-- WORKING DATA follows --
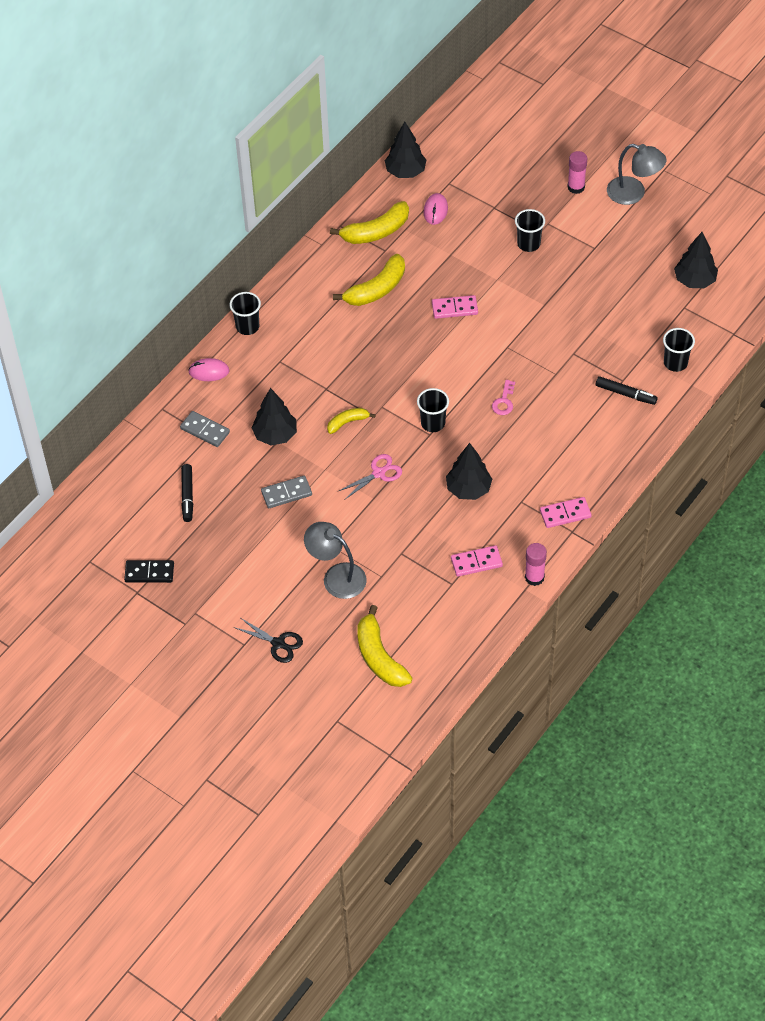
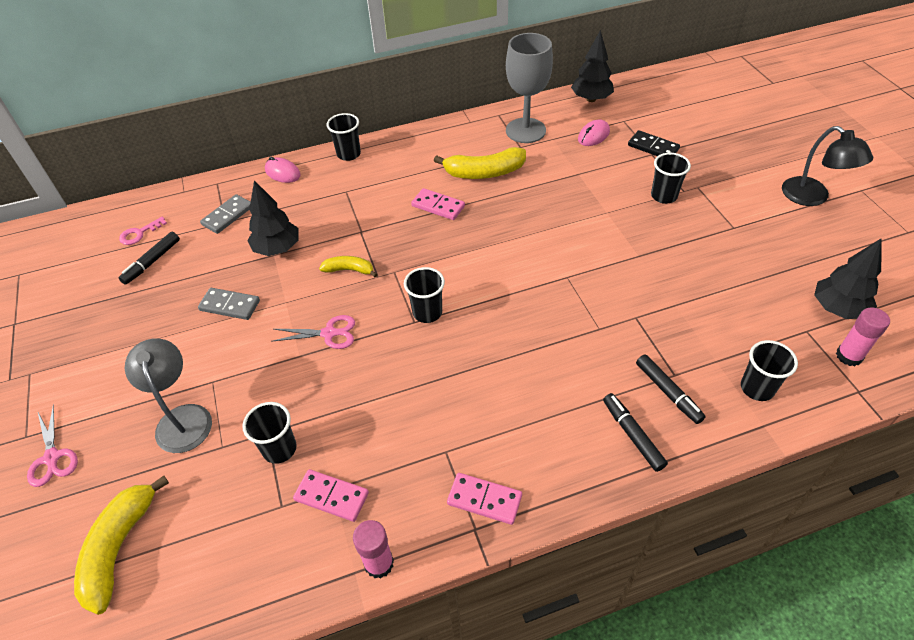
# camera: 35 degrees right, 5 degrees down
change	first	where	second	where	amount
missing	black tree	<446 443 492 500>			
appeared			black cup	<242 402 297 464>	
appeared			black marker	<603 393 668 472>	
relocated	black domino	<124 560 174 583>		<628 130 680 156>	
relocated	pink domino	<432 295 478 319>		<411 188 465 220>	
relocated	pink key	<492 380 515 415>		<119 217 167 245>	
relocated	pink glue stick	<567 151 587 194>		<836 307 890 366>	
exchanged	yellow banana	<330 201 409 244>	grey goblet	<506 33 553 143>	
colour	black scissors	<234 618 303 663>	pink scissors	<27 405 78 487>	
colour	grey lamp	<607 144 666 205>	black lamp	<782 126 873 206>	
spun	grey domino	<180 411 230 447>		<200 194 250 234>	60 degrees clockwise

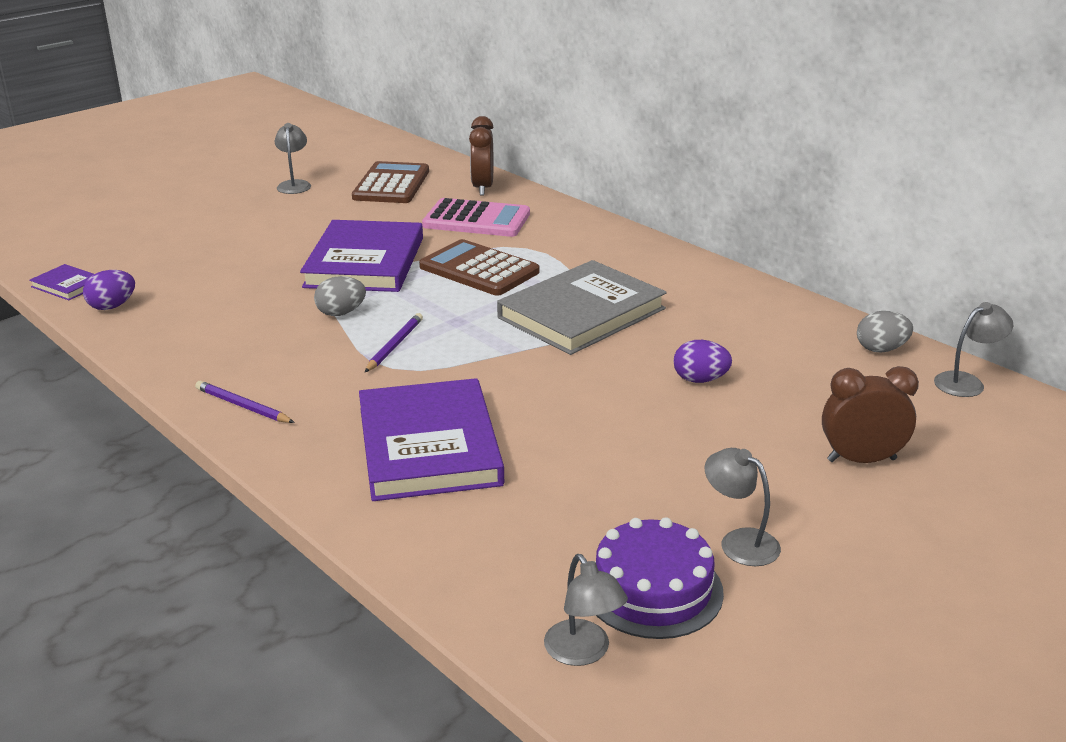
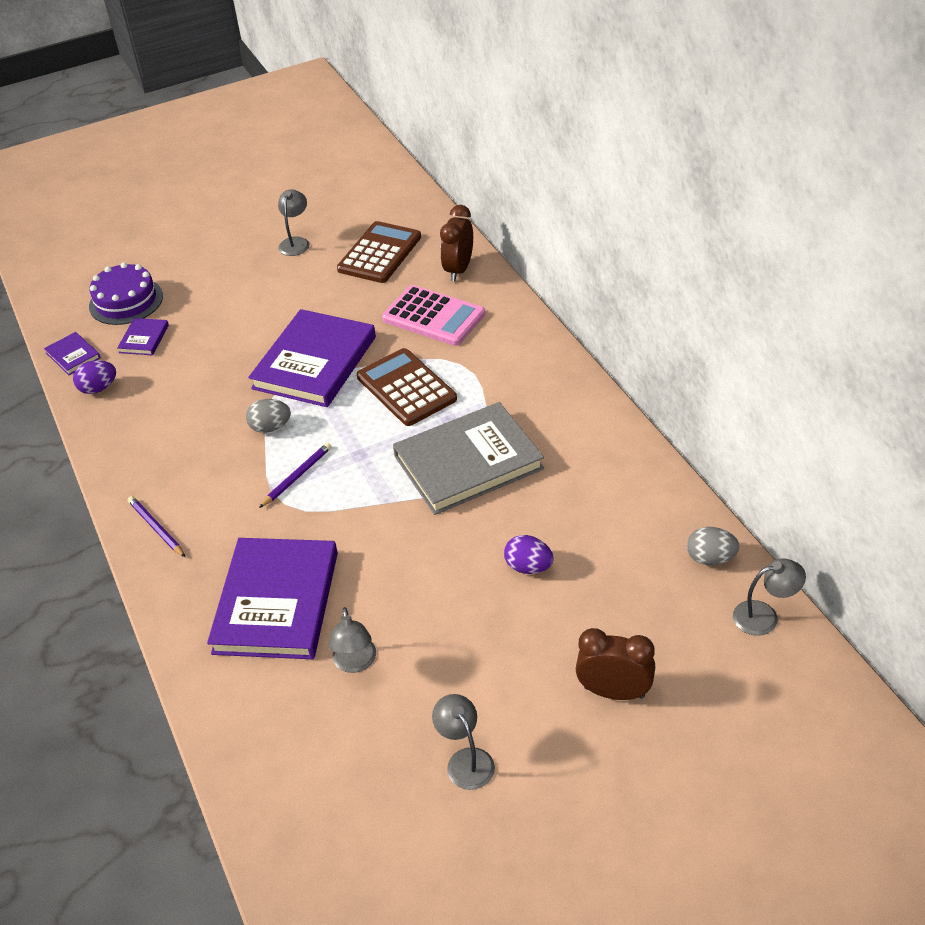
# camera: 20 degrees right, 15 degrees up
change	first	where	second	where	amount
appeared			purple book	<117 318 169 355>	
relocated	grey lamp	<544 554 628 666>		<329 607 376 673>	
relocated	purple cake	<595 517 724 639>		<89 262 163 325>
-- WORKING DATA concluded --
[YOUR INSTRUCTIONS]: Find each line in the records above that contains "pink", and copy it.

[WORKED SOLUTION]:
relocated	pink domino	<432 295 478 319>		<411 188 465 220>	
relocated	pink key	<492 380 515 415>		<119 217 167 245>	
relocated	pink glue stick	<567 151 587 194>		<836 307 890 366>	
colour	black scissors	<234 618 303 663>	pink scissors	<27 405 78 487>	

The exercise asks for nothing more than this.